**EXERCISE:**
Nothing is needed except the lines below that run from the one with "red pentagon: moved 7 px right, 8 px up" through the one with "black diamond: moved", repeated exactly.

**INFORMATION SUPPLIED:**
--- START ---

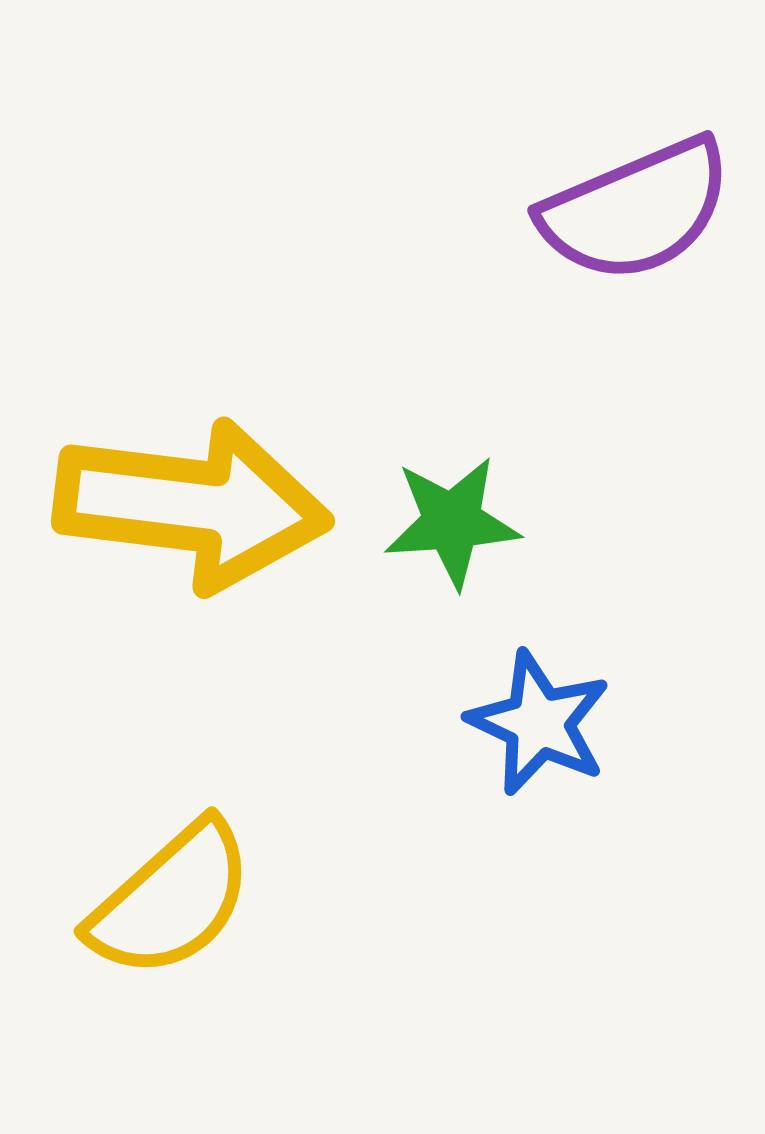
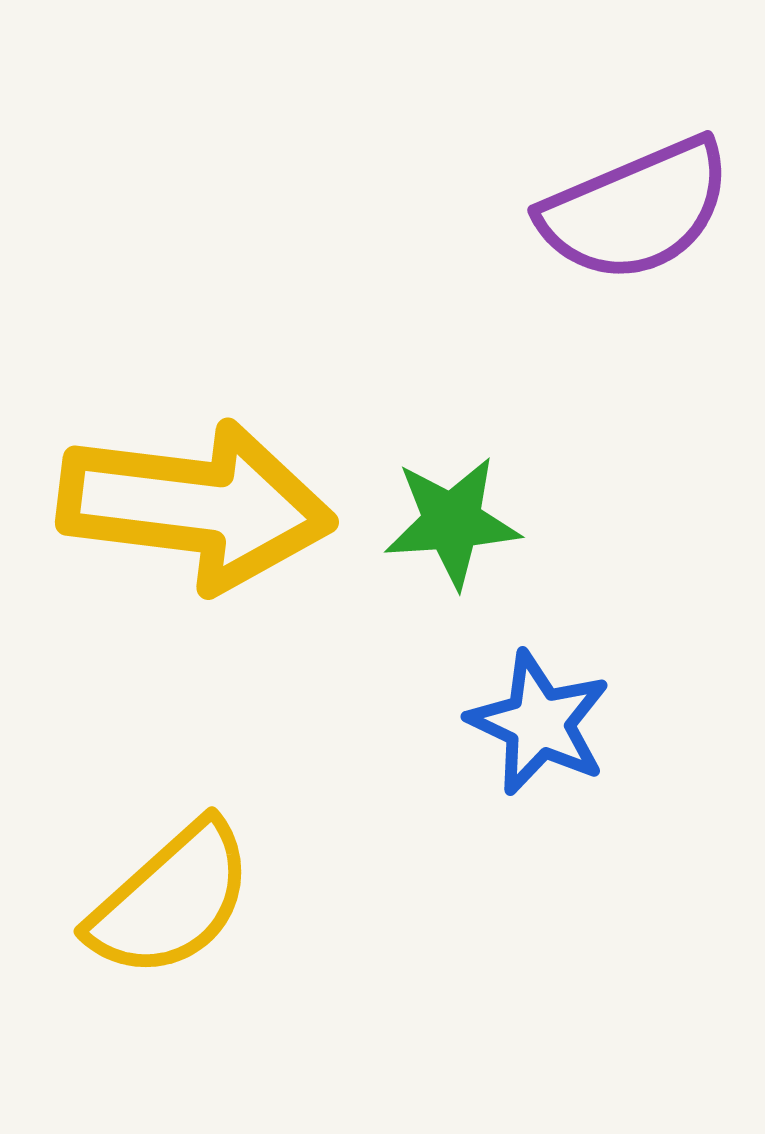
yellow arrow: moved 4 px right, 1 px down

--- END ---
--- START ---

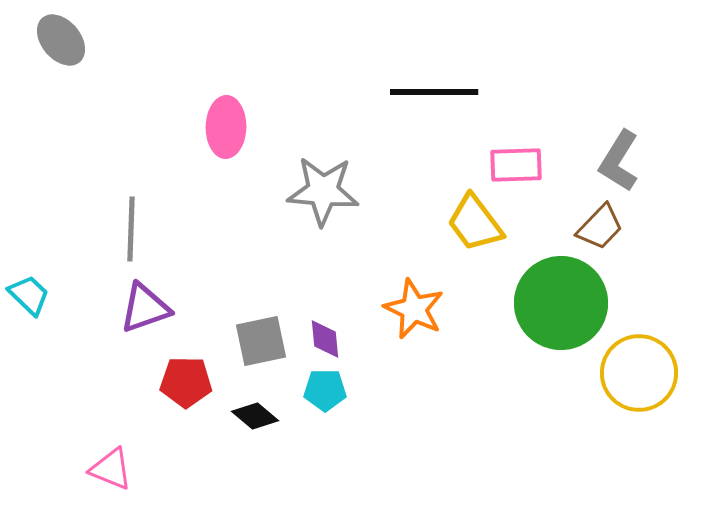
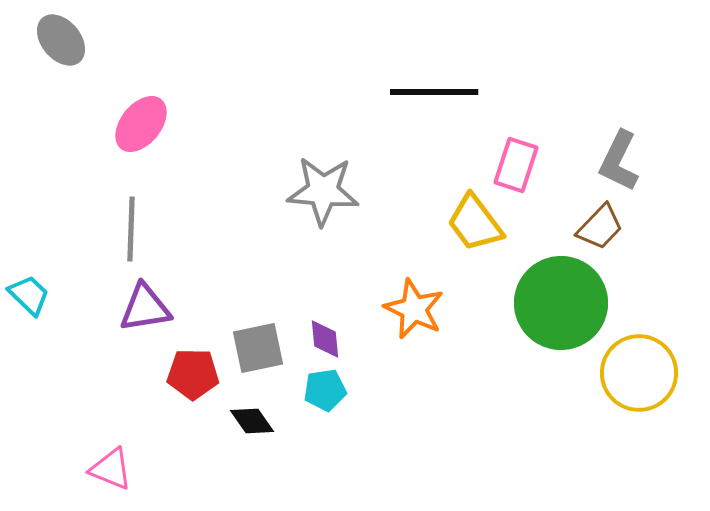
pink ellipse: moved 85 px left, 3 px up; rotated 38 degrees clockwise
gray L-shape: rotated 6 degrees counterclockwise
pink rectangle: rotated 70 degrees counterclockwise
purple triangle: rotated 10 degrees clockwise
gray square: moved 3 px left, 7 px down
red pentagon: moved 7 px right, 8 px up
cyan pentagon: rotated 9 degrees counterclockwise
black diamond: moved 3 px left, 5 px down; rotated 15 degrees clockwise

--- END ---
--- START ---

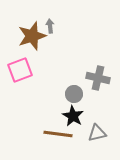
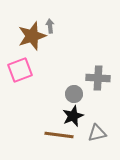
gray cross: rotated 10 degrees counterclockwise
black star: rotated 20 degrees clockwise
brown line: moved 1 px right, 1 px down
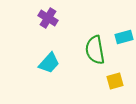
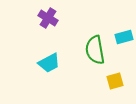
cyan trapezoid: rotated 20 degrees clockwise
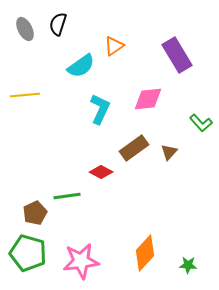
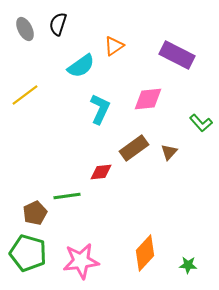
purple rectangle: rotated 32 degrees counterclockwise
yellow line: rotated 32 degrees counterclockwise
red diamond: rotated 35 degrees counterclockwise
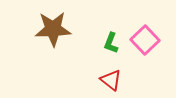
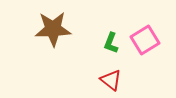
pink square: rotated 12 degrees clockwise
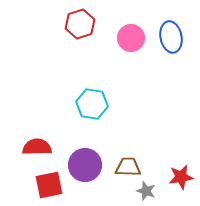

--- END ---

**REPLY TO THE EXERCISE:**
red pentagon: moved 7 px right, 8 px up
cyan pentagon: rotated 9 degrees counterclockwise
black diamond: moved 3 px left, 5 px down; rotated 15 degrees clockwise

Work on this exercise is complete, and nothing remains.